What you have to do:
Reproduce word for word the lines between those holding "orange line at (379, 924): moved" and "black hexagon: moved 4 px right", inclusive, and nothing else from the data below.

Top of Material provided

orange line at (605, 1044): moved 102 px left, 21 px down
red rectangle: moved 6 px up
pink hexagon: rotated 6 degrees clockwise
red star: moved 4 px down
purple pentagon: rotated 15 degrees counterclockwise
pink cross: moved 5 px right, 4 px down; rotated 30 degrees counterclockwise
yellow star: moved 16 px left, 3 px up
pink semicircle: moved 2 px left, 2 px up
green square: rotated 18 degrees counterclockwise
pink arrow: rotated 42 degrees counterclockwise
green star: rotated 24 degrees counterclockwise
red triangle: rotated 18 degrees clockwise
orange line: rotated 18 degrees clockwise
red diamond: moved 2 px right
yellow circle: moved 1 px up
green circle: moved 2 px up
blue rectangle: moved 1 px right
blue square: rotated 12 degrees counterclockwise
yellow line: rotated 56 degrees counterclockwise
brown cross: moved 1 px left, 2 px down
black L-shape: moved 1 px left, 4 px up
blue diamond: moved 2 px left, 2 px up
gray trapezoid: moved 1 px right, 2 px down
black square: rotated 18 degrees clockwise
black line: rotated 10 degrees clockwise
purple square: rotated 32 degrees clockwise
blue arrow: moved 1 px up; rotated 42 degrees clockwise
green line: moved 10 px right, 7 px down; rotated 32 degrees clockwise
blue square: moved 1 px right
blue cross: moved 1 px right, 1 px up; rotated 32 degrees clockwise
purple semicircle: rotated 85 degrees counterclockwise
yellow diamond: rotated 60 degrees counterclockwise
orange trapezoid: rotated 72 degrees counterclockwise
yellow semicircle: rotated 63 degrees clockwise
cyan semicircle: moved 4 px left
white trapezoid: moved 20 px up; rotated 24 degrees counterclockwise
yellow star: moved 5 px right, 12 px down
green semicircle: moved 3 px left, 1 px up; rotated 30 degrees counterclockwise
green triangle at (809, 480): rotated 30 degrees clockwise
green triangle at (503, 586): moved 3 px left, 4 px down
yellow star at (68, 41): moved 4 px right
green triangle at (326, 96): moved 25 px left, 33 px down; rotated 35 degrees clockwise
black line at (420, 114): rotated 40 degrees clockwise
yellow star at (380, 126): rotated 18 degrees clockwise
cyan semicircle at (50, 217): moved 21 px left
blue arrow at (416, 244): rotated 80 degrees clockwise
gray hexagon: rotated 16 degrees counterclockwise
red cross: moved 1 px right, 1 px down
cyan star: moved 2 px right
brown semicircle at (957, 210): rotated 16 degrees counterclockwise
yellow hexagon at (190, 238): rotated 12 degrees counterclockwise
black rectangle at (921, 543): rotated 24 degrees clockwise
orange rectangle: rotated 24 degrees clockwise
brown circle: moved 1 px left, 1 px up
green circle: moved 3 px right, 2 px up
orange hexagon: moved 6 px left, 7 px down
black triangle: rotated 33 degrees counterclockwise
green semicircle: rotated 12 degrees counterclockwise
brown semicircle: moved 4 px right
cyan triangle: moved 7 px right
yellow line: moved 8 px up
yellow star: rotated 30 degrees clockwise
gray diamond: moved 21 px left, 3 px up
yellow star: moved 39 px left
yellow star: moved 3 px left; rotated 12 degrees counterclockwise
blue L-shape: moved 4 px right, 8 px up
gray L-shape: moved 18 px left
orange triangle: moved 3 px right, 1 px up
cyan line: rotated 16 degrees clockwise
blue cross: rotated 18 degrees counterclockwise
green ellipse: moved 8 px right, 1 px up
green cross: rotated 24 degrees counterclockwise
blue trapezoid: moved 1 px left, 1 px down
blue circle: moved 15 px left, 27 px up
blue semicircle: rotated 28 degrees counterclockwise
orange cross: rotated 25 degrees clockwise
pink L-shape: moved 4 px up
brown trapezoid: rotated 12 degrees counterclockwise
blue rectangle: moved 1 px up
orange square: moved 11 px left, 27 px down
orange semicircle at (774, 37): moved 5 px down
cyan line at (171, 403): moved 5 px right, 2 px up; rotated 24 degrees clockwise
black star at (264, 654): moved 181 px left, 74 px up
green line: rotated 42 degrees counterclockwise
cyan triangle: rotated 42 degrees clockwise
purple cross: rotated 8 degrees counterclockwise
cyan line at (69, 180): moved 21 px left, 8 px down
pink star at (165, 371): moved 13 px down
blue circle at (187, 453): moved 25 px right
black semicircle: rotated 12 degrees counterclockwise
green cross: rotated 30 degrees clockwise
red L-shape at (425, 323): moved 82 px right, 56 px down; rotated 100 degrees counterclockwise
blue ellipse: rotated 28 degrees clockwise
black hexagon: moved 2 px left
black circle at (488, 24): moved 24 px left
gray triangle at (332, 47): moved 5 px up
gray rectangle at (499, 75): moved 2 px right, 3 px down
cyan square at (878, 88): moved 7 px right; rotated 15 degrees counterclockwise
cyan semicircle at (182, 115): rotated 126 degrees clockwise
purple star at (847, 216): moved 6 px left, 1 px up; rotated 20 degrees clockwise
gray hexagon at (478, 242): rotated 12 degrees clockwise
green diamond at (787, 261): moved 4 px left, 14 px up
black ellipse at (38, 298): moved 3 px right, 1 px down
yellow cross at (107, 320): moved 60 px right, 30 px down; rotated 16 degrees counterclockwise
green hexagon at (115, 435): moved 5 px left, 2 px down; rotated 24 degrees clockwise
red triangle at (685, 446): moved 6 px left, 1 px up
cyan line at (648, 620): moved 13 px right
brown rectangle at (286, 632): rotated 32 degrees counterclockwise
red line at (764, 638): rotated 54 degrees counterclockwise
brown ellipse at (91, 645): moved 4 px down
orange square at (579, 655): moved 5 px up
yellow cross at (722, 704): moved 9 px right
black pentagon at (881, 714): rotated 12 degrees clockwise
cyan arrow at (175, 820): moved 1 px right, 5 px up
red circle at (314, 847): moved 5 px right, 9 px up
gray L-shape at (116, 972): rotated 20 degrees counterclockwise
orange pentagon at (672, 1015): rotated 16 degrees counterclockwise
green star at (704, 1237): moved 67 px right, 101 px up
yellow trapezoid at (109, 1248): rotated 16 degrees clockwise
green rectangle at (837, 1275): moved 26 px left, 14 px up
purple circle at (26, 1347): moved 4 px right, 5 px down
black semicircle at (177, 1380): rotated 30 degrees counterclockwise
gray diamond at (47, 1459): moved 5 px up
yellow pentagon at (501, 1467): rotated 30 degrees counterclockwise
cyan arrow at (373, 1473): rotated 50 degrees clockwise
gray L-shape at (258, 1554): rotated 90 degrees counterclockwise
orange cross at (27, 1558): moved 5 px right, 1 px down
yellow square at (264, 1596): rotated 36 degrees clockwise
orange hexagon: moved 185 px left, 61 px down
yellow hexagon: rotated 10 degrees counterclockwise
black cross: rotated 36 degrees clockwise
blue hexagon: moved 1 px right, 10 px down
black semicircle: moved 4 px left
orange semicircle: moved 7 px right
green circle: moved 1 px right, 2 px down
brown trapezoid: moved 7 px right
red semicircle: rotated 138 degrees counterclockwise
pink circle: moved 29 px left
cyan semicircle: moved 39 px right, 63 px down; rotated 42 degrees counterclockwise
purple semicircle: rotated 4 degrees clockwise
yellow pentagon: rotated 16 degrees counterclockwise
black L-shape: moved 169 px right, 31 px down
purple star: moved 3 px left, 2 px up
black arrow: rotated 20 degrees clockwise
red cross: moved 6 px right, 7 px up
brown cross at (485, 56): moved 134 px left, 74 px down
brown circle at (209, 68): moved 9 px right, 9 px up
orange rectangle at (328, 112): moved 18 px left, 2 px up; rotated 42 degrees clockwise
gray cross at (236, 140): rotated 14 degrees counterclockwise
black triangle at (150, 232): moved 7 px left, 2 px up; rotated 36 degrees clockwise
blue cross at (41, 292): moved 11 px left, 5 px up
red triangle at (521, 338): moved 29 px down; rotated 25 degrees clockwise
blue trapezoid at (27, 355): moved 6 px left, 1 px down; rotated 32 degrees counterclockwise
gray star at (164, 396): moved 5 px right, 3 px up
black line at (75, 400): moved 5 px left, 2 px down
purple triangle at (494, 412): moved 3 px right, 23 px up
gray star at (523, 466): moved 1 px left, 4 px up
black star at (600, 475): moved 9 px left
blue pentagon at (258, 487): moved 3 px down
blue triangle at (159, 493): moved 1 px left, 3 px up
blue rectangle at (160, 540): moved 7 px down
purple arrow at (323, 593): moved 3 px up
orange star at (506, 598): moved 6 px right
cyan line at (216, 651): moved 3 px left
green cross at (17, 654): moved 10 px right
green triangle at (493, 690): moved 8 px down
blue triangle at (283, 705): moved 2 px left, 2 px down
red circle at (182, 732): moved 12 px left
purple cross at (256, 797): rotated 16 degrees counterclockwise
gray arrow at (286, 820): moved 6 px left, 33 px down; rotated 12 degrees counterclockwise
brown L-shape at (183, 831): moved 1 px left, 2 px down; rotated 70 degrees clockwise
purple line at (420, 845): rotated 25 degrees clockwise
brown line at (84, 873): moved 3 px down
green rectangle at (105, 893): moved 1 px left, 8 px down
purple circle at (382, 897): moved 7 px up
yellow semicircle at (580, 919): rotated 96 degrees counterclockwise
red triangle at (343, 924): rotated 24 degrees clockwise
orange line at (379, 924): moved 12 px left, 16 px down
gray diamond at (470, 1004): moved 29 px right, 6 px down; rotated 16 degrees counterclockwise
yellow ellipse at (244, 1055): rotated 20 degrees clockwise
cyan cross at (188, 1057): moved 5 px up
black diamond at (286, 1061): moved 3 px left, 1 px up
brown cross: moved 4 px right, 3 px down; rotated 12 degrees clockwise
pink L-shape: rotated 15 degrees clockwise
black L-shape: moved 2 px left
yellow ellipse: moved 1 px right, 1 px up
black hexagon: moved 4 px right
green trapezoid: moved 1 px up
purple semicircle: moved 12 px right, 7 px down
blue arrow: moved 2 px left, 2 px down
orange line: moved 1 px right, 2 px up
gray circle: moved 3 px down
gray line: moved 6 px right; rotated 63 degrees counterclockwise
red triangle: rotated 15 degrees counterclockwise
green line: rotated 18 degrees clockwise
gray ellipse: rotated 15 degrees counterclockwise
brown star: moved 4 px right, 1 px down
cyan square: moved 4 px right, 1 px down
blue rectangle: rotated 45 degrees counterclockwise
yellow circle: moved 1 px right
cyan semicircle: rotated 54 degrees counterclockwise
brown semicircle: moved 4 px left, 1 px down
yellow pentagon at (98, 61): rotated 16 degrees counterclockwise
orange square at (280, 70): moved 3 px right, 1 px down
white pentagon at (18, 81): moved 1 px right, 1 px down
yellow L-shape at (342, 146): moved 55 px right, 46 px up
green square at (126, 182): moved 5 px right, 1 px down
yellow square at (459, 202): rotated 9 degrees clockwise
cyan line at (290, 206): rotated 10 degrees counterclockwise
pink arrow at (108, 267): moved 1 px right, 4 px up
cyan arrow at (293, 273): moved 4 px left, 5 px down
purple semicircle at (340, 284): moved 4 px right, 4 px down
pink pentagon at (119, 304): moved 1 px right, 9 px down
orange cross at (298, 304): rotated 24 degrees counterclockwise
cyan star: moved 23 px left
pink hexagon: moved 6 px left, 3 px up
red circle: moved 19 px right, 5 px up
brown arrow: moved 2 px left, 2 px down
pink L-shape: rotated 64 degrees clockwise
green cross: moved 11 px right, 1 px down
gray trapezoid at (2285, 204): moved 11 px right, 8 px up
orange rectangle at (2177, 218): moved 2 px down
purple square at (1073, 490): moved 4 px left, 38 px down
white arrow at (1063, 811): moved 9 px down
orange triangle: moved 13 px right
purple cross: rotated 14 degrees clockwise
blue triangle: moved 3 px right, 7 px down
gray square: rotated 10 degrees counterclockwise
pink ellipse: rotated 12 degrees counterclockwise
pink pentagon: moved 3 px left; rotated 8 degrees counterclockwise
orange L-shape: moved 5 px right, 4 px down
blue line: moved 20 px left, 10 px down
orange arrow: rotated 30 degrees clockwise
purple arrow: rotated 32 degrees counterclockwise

Bottom of Material provided

Solution for this task:
orange line at (379, 924): moved 12 px left, 16 px down
gray diamond at (470, 1004): moved 29 px right, 6 px down; rotated 16 degrees counterclockwise
yellow ellipse at (244, 1055): rotated 20 degrees clockwise
cyan cross at (188, 1057): moved 5 px up
black diamond at (286, 1061): moved 3 px left, 1 px up
brown cross: moved 4 px right, 3 px down; rotated 12 degrees clockwise
pink L-shape: rotated 15 degrees clockwise
black L-shape: moved 2 px left
yellow ellipse: moved 1 px right, 1 px up
black hexagon: moved 4 px right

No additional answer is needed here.